## [Activity]
Only certain lines below are wanted: those starting at the line containing "D4: diode (A" and ending at the line containing "T202: NPN 2N3904", both included, each retyped exactly.

══ Records provided ══

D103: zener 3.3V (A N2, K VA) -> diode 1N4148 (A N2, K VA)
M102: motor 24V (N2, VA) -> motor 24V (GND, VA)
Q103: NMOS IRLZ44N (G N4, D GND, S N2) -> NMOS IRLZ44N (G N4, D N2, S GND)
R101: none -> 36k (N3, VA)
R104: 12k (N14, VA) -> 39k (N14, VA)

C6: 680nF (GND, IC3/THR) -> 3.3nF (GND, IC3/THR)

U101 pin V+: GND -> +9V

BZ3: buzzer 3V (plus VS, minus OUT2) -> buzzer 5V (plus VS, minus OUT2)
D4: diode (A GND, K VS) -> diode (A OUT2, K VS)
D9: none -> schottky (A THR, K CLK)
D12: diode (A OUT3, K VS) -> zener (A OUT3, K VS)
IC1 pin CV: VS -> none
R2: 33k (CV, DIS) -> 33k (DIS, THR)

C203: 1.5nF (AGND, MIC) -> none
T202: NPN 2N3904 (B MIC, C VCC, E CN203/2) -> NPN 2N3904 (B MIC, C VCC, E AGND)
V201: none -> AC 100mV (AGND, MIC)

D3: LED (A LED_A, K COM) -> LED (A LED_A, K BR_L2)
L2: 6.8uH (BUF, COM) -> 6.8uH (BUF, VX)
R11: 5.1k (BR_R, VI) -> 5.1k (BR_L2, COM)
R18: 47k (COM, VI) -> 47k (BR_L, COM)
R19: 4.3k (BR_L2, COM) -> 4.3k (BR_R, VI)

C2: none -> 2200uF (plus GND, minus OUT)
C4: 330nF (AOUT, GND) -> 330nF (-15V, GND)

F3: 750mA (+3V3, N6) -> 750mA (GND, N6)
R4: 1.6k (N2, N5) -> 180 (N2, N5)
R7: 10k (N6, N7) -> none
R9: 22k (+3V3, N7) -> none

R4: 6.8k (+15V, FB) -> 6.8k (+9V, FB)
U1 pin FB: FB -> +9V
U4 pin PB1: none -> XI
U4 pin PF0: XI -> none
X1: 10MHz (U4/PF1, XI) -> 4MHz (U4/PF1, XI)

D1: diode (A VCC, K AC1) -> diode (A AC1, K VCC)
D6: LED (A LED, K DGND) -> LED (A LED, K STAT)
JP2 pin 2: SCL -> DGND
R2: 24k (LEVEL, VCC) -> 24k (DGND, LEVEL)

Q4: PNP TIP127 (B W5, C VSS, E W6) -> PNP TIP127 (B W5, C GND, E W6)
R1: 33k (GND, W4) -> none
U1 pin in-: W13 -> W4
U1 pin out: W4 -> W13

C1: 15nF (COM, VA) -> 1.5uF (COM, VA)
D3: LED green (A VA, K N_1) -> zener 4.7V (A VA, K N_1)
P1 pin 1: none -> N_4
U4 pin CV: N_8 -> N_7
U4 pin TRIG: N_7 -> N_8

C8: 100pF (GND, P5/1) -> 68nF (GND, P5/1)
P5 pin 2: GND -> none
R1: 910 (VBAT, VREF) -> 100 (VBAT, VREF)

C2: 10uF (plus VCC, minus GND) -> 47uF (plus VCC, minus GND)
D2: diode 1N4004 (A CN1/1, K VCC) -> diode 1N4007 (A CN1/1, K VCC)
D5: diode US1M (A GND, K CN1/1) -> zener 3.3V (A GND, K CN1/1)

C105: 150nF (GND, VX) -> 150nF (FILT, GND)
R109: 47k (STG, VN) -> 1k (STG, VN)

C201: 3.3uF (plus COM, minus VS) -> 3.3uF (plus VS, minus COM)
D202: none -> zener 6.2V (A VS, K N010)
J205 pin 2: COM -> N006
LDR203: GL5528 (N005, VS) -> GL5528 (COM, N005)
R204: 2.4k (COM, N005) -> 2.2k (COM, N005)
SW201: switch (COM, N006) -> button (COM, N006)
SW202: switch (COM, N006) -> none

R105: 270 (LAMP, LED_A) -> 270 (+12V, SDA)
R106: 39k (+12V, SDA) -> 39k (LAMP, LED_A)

═══

## [Your response]
D4: diode (A GND, K VS) -> diode (A OUT2, K VS)
D9: none -> schottky (A THR, K CLK)
D12: diode (A OUT3, K VS) -> zener (A OUT3, K VS)
IC1 pin CV: VS -> none
R2: 33k (CV, DIS) -> 33k (DIS, THR)

C203: 1.5nF (AGND, MIC) -> none
T202: NPN 2N3904 (B MIC, C VCC, E CN203/2) -> NPN 2N3904 (B MIC, C VCC, E AGND)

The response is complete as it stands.